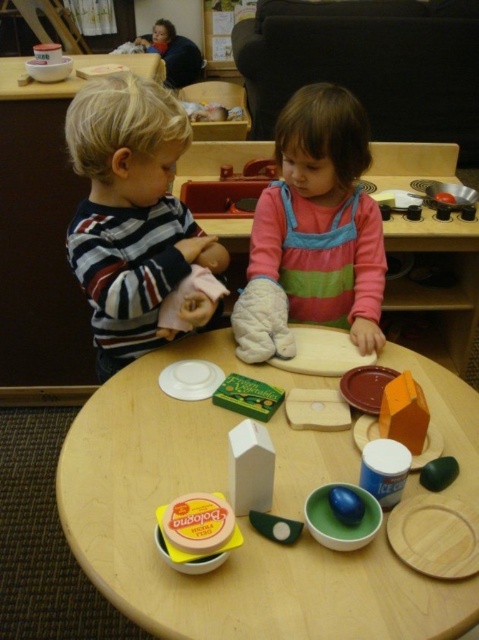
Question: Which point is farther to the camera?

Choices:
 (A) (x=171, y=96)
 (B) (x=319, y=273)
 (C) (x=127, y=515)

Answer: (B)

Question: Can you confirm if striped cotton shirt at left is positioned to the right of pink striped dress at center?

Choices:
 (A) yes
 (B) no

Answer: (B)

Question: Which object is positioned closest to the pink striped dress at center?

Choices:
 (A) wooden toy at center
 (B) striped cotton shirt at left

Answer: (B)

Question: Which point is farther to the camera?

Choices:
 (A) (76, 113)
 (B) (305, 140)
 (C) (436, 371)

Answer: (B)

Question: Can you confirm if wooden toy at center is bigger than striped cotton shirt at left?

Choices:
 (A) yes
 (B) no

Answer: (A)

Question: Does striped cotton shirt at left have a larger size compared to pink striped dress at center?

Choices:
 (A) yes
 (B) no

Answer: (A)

---

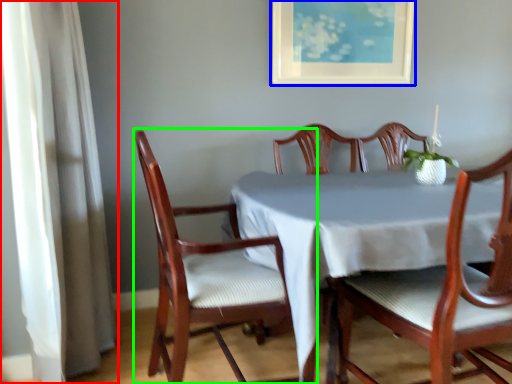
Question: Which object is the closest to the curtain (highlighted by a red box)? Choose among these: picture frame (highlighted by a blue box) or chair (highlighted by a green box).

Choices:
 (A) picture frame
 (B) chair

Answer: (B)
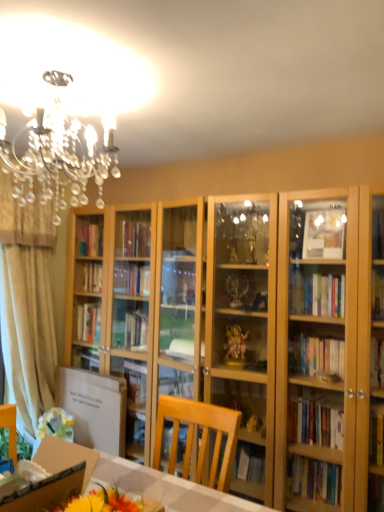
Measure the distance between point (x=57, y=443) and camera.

* * *

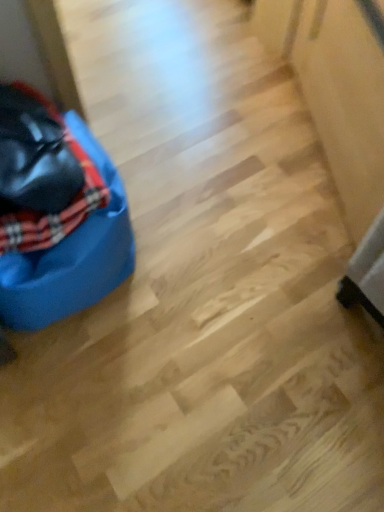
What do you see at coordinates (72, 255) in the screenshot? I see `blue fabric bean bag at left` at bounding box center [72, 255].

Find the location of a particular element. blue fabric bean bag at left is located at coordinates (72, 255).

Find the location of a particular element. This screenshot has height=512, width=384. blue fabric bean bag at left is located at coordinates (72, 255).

**Exercise directions:** Pull out each line of the records above that contains the word "striped", matching case exactly.

**Answer for this exercise:**
Question: Can you confirm if striped cotton shirt at left is positioned to the right of pink striped dress at center?
Question: Which object is positioned closest to the pink striped dress at center?
 (B) striped cotton shirt at left
Question: Can you confirm if wooden toy at center is bigger than striped cotton shirt at left?
Question: Does striped cotton shirt at left have a larger size compared to pink striped dress at center?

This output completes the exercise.